Content starts
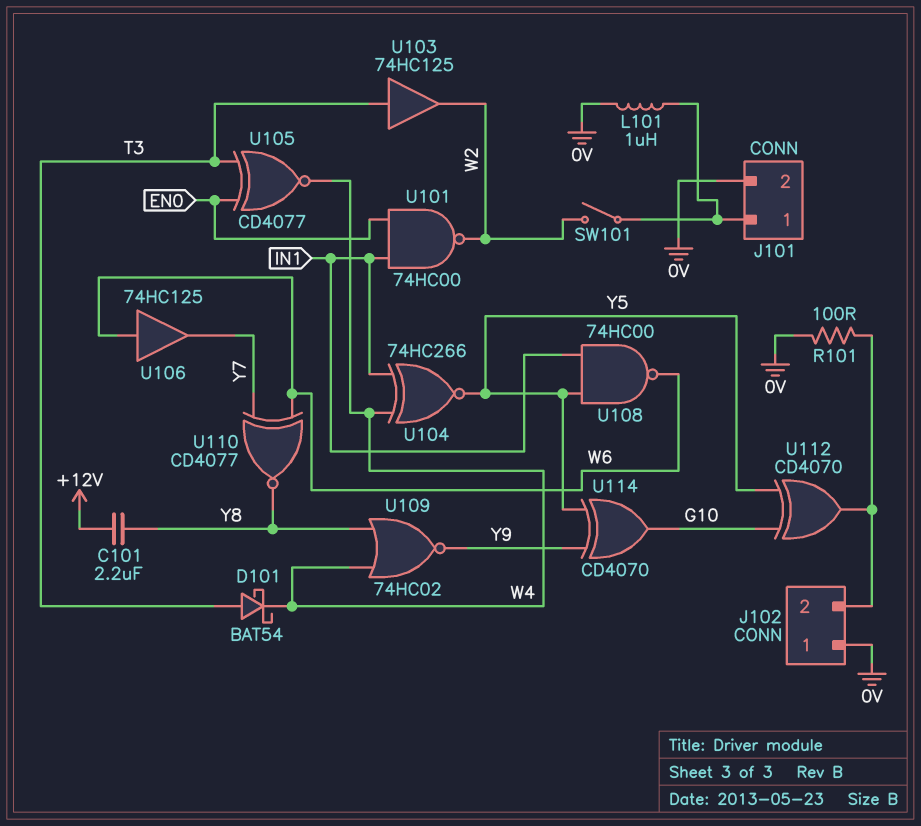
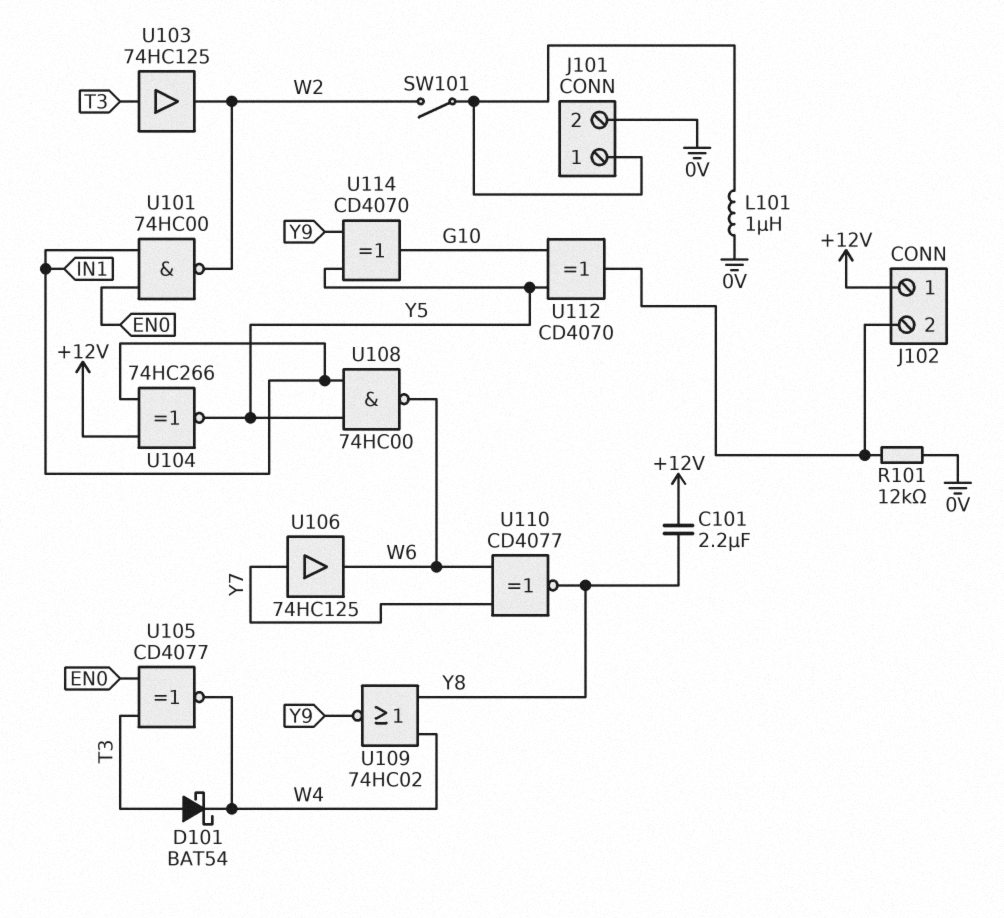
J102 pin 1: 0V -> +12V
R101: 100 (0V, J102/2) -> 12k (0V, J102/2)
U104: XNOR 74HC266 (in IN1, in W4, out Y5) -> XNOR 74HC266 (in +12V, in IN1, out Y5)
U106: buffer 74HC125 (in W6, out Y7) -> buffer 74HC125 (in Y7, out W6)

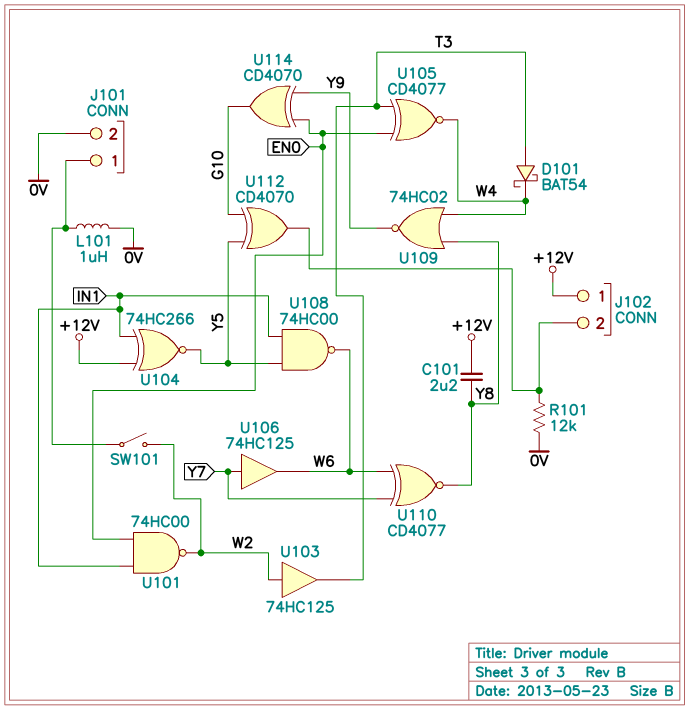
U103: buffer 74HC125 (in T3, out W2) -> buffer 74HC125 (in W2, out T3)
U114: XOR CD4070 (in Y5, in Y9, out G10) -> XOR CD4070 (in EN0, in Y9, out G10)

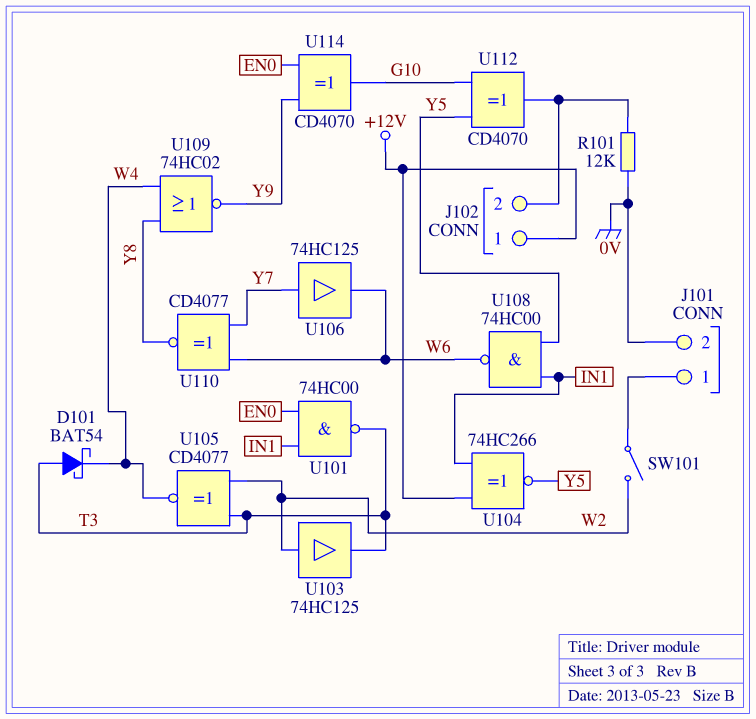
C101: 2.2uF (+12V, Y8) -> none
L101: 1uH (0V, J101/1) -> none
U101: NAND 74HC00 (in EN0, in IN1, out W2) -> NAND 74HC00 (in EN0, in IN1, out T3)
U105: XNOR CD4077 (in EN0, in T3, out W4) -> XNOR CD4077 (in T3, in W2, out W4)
Content ends
Content starts
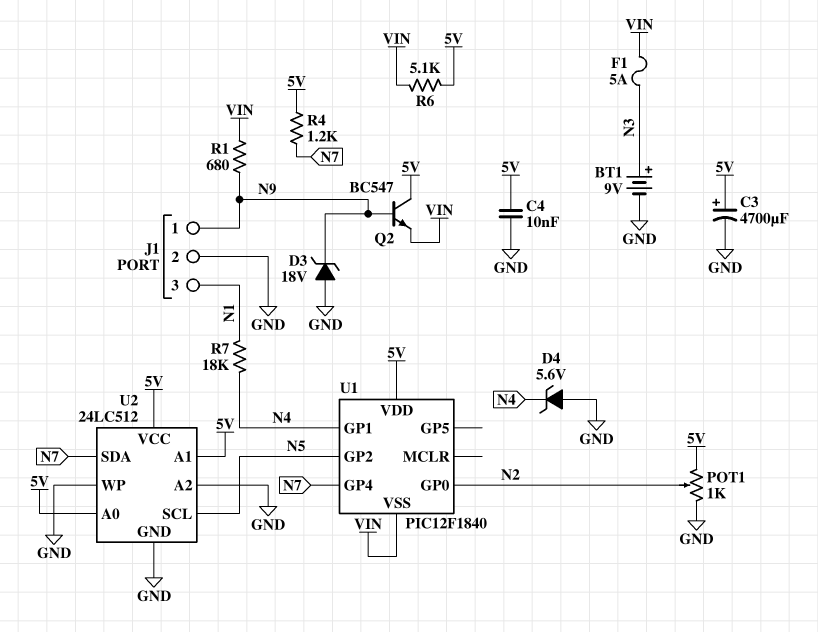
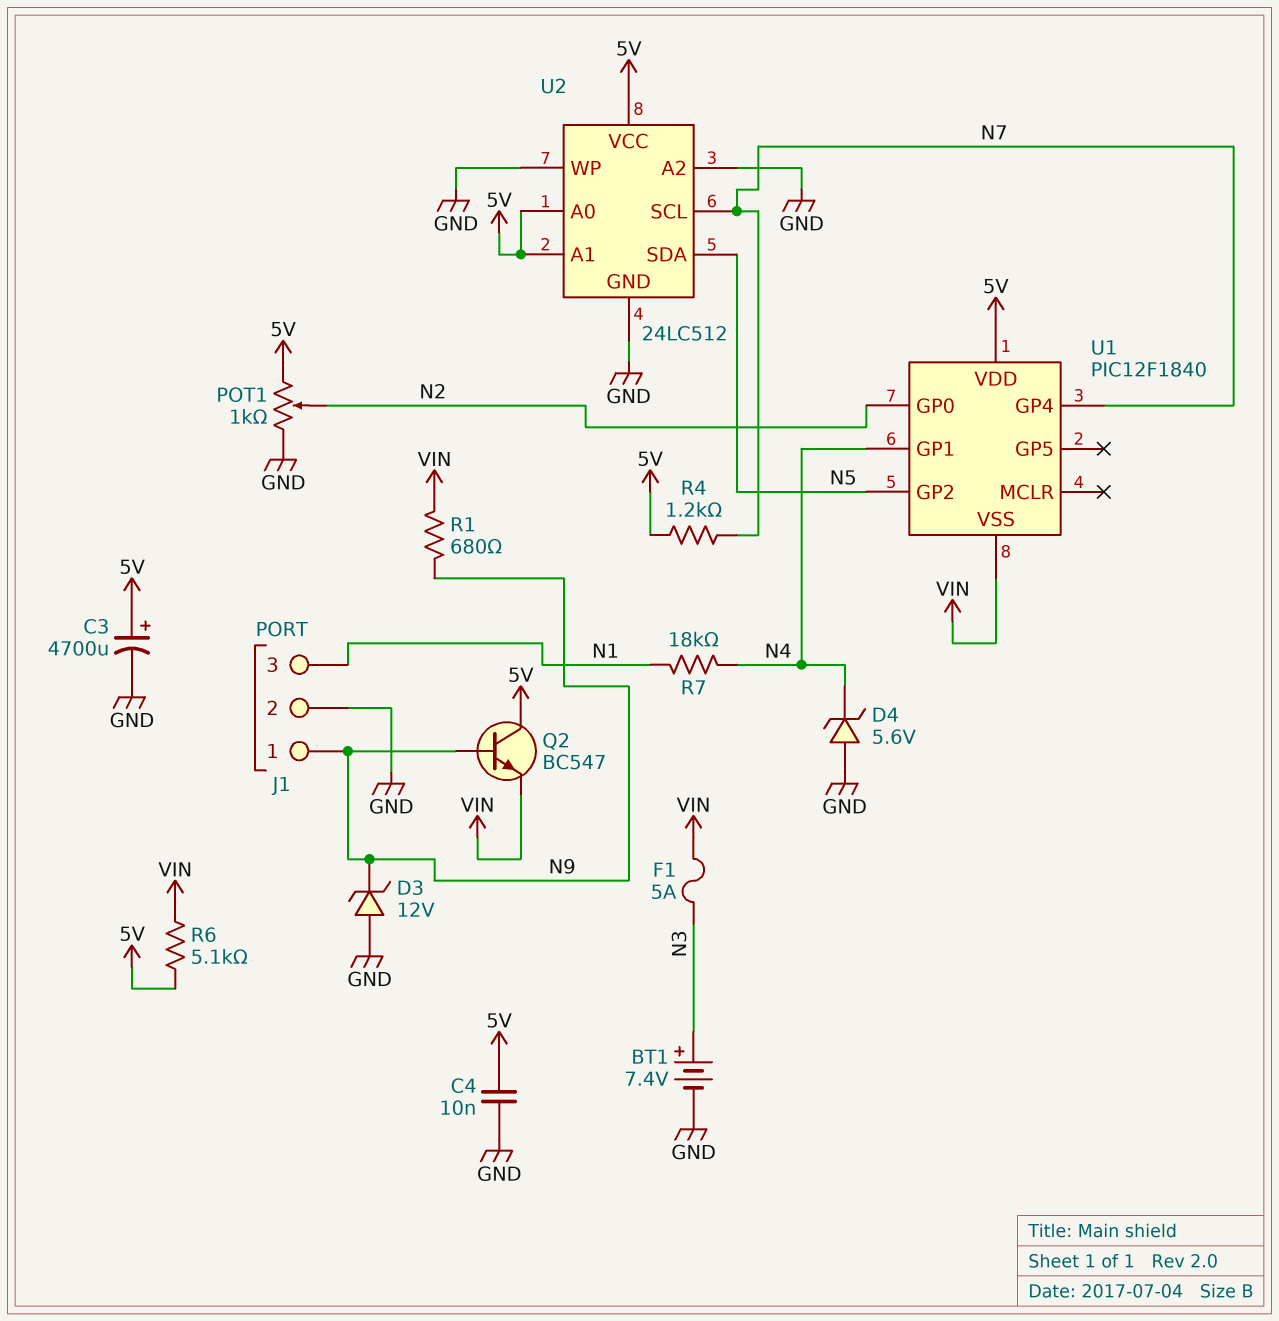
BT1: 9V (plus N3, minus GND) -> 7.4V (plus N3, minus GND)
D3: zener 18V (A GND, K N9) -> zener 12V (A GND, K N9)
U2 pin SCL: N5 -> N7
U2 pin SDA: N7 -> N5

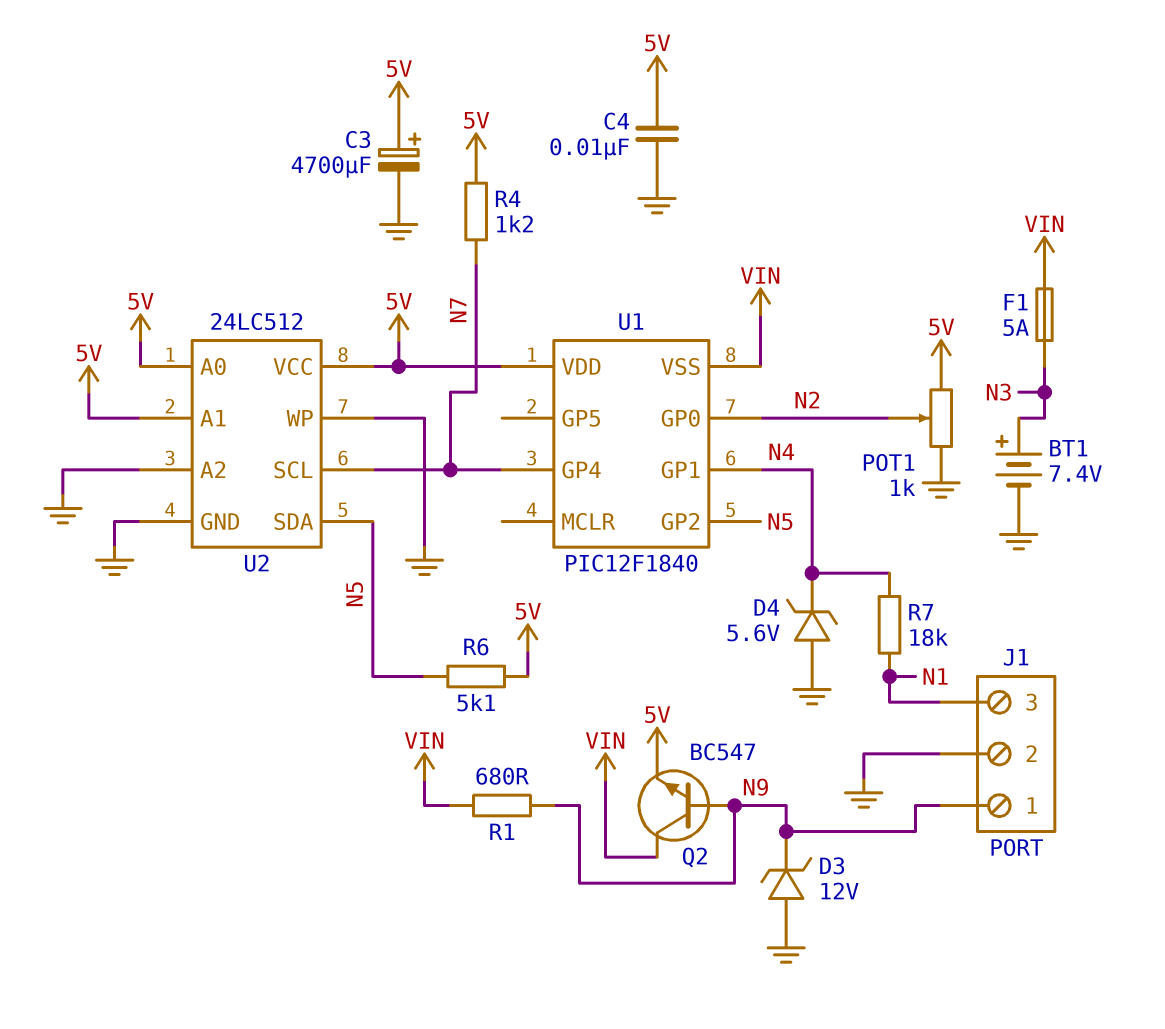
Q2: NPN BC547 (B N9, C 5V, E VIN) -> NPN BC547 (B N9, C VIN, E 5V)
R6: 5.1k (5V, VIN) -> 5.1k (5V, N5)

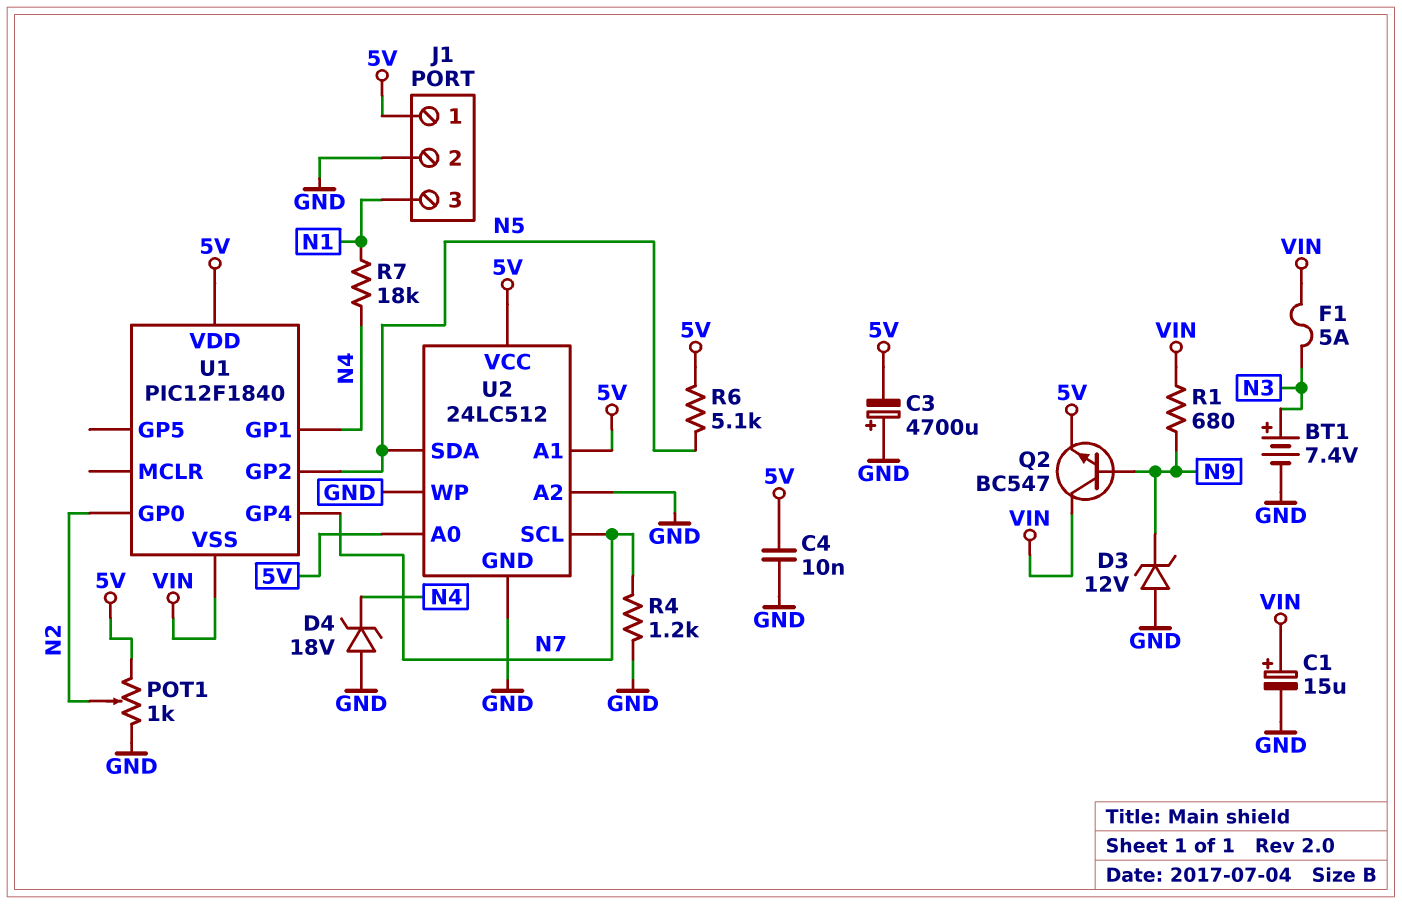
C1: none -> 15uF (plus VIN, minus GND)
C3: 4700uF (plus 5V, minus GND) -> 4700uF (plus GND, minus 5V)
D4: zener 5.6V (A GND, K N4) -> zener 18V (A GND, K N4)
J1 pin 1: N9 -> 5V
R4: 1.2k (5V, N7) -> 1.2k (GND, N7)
Content ends
GOAL OF THE EXERCISE —
Among the entries above, take the line with "BT1: 9V (plus", the line with "R6: 5.1k (5V, VIN) -> 5.1k (5V, N5)", and all the lines between them, and restate them word for word without pictures.

RESULT OF THE EXERCISE —
BT1: 9V (plus N3, minus GND) -> 7.4V (plus N3, minus GND)
D3: zener 18V (A GND, K N9) -> zener 12V (A GND, K N9)
U2 pin SCL: N5 -> N7
U2 pin SDA: N7 -> N5

Q2: NPN BC547 (B N9, C 5V, E VIN) -> NPN BC547 (B N9, C VIN, E 5V)
R6: 5.1k (5V, VIN) -> 5.1k (5V, N5)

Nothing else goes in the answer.